## [Work request]
Each line of the data must be given back verbatim, with pictures removed.

## [Extracted material]
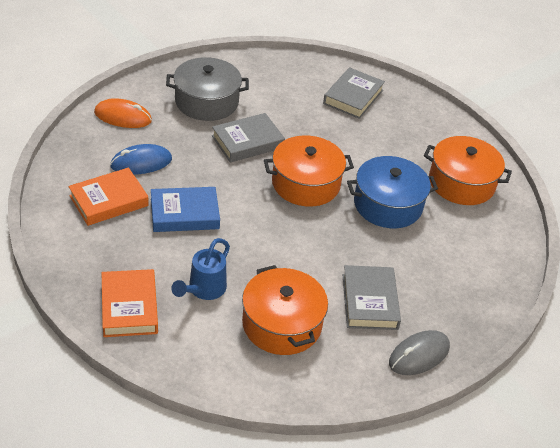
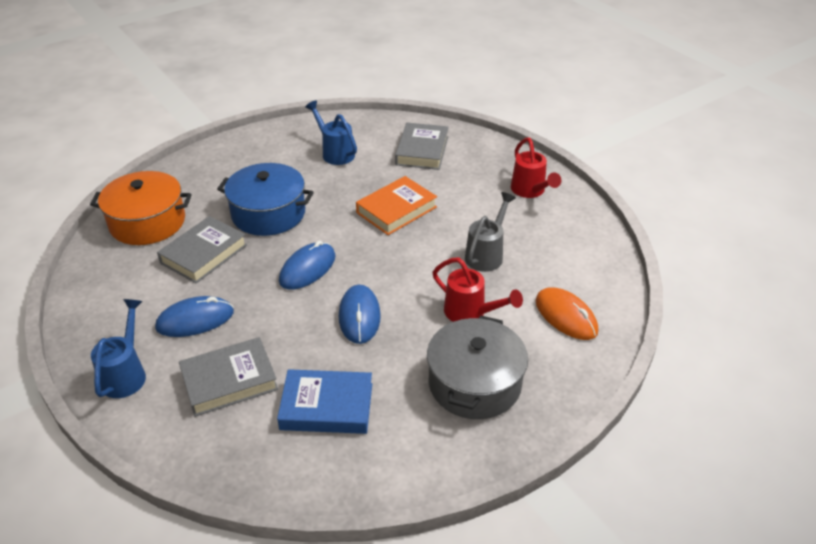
blue mouse: 1 -> 3
blue watering can: 1 -> 2
grey mouse: 1 -> 0
grey watering can: 0 -> 1
orange book: 2 -> 1
orange pot: 3 -> 1
red watering can: 0 -> 2

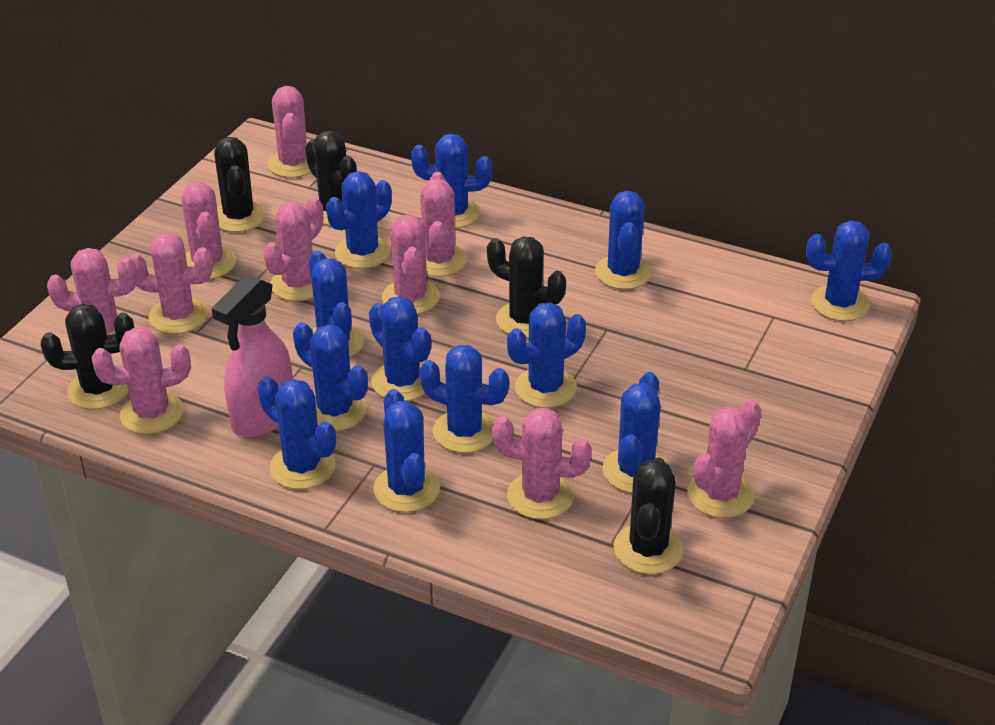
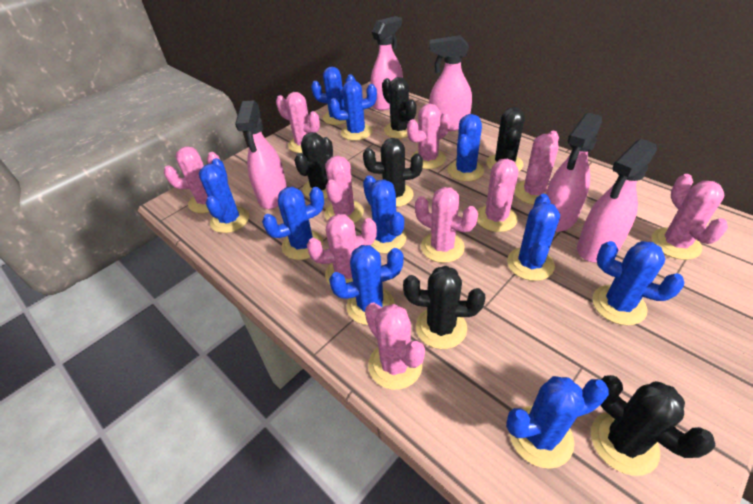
black cactus: 5 -> 6
blue cactus: 12 -> 10
pink spray bottle: 1 -> 5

## [Written response]
blue mouse: 1 -> 3
blue watering can: 1 -> 2
grey mouse: 1 -> 0
grey watering can: 0 -> 1
orange book: 2 -> 1
orange pot: 3 -> 1
red watering can: 0 -> 2

black cactus: 5 -> 6
blue cactus: 12 -> 10
pink spray bottle: 1 -> 5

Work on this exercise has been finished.